EXERCISE DIRECTIONS: Leave out the pictures and copy every record exactly.

Image comparison data

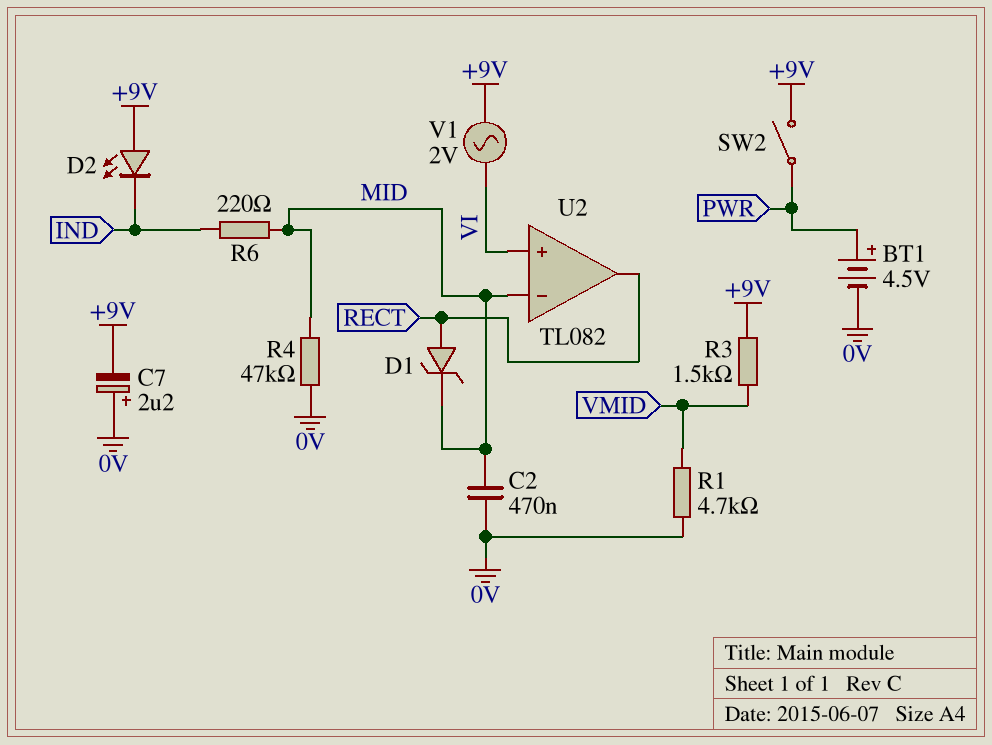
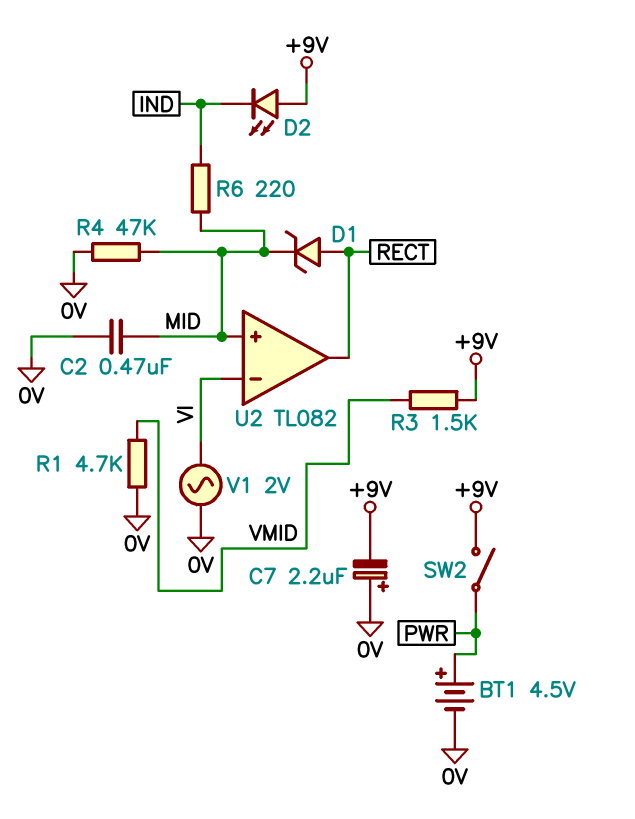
U2 pin in+: VI -> MID
U2 pin in-: MID -> VI
V1: AC 2V (+9V, VI) -> AC 2V (0V, VI)

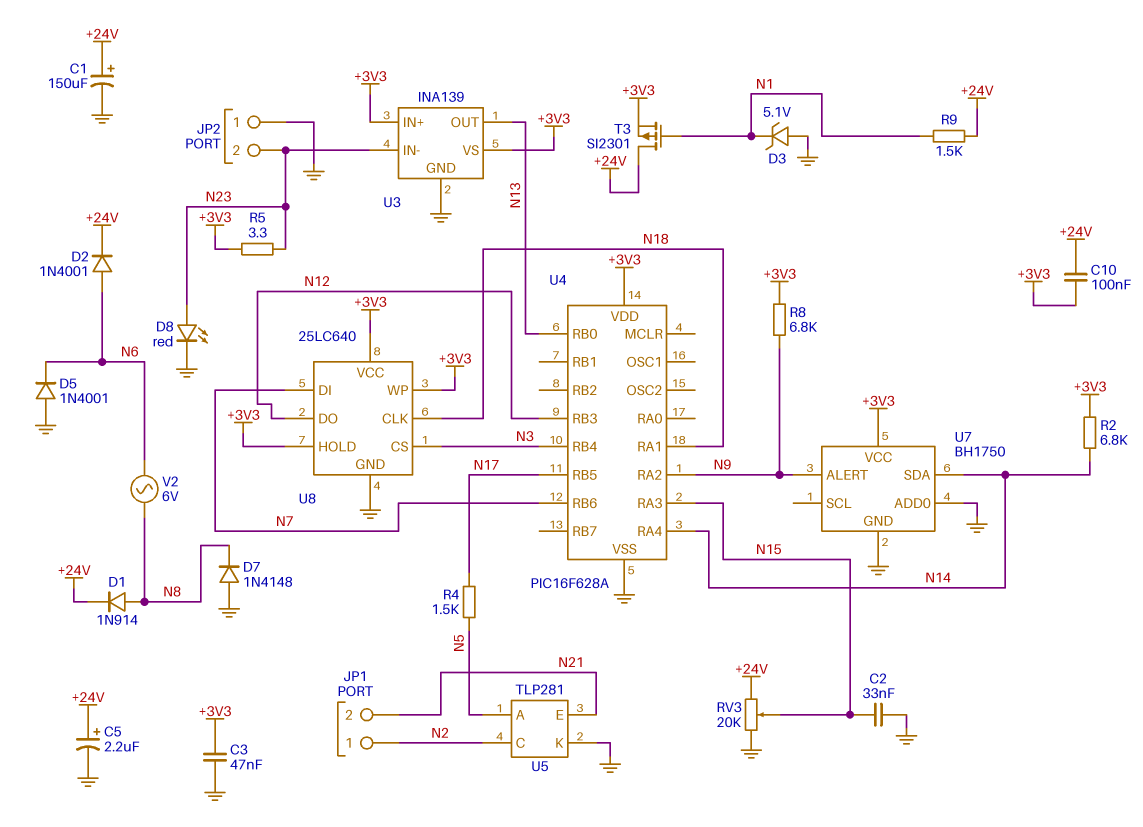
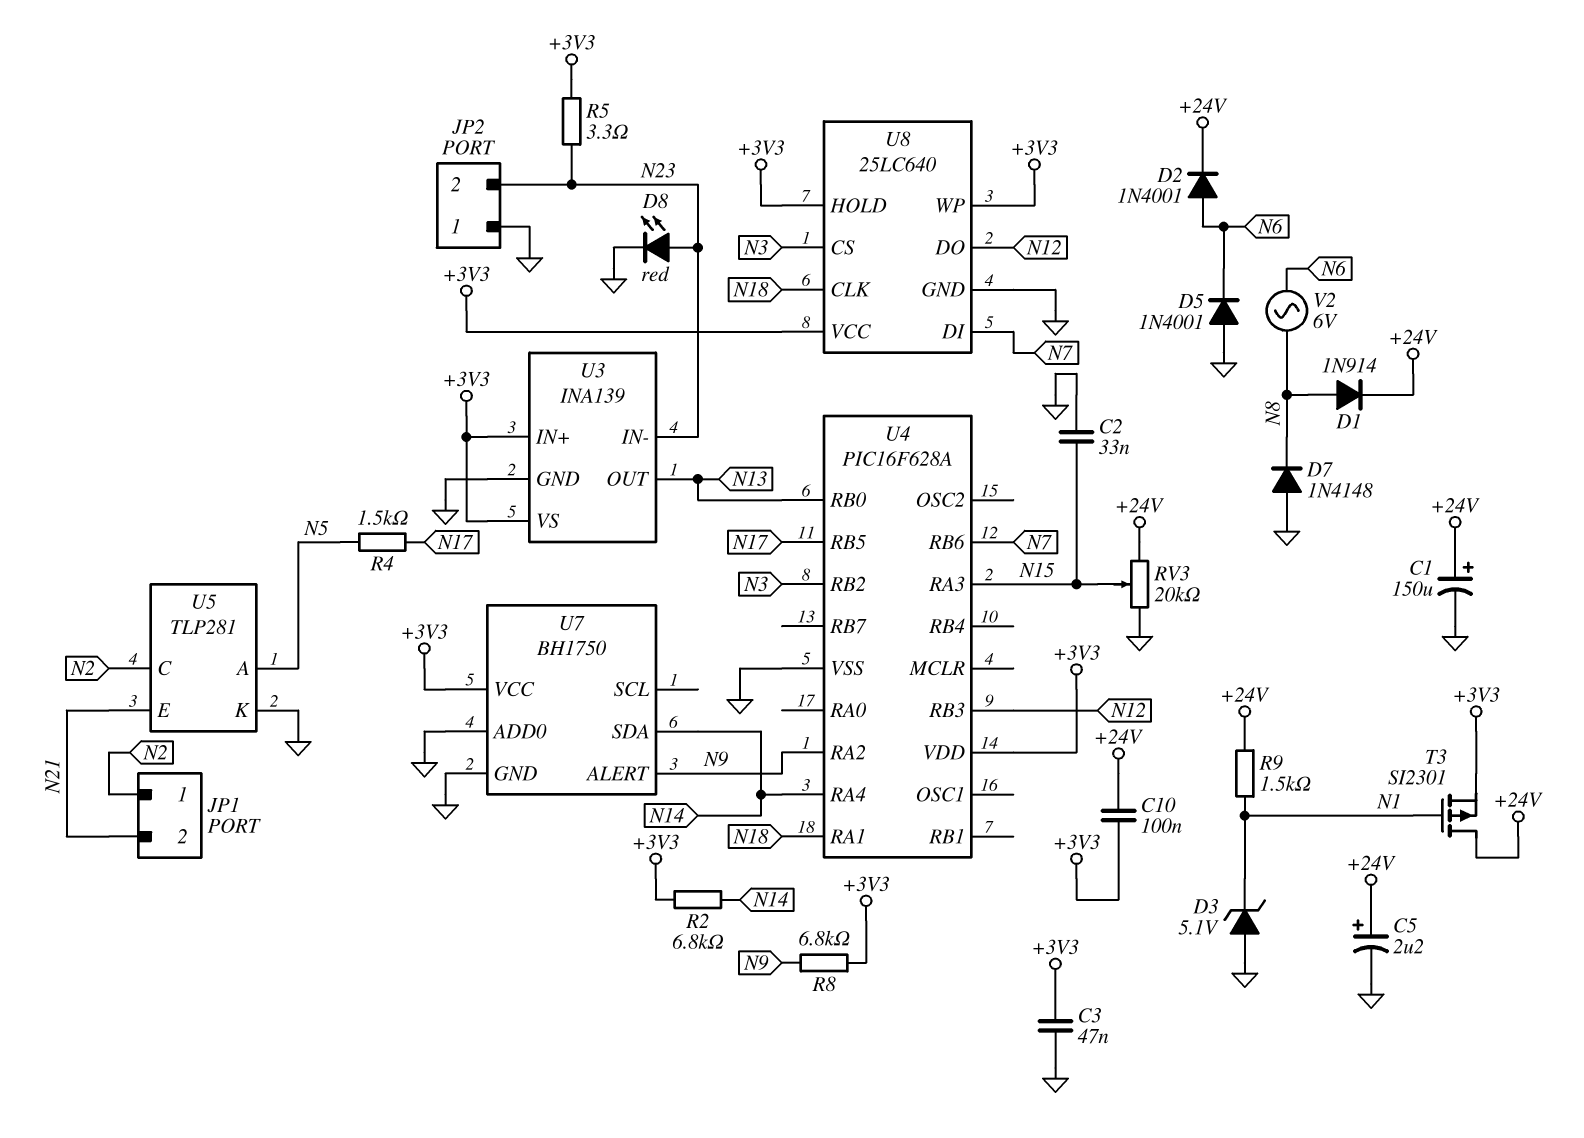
U4 pin RB2: none -> N3
U4 pin RB4: N3 -> none

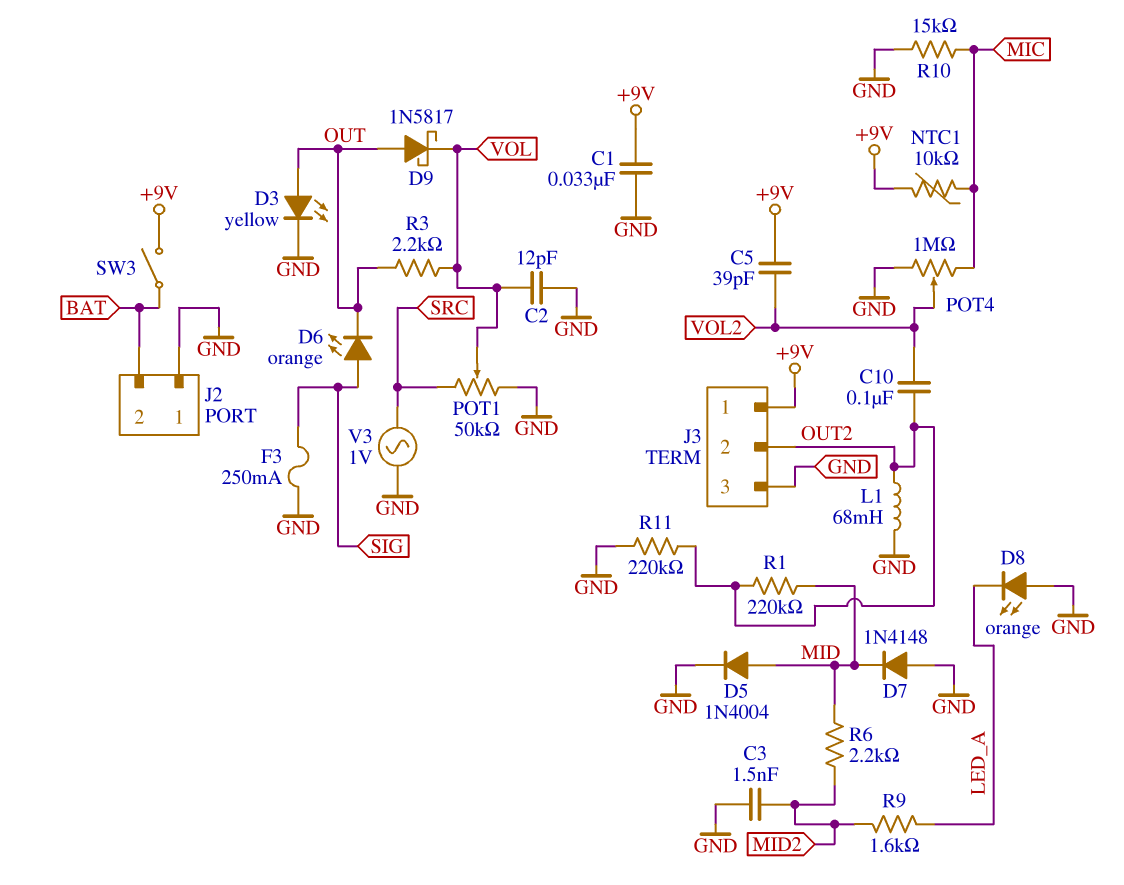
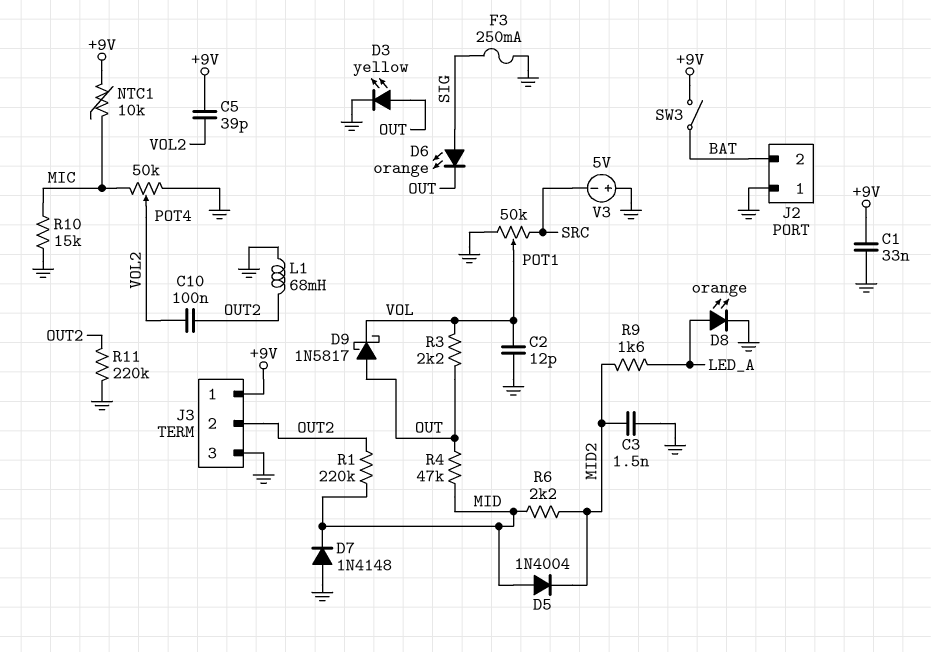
D5: diode 1N4004 (A MID, K GND) -> diode 1N4004 (A MID, K MID2)
D8: LED orange (A GND, K LED_A) -> LED orange (A LED_A, K GND)
POT4: 1M (GND, MIC, wiper VOL2) -> 50k (GND, MIC, wiper VOL2)
R4: none -> 47k (MID, OUT)
V3: AC 1V (GND, SRC) -> 5V (plus GND, minus SRC)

YOUR SOLUTION:
U2 pin in+: VI -> MID
U2 pin in-: MID -> VI
V1: AC 2V (+9V, VI) -> AC 2V (0V, VI)

U4 pin RB2: none -> N3
U4 pin RB4: N3 -> none

D5: diode 1N4004 (A MID, K GND) -> diode 1N4004 (A MID, K MID2)
D8: LED orange (A GND, K LED_A) -> LED orange (A LED_A, K GND)
POT4: 1M (GND, MIC, wiper VOL2) -> 50k (GND, MIC, wiper VOL2)
R4: none -> 47k (MID, OUT)
V3: AC 1V (GND, SRC) -> 5V (plus GND, minus SRC)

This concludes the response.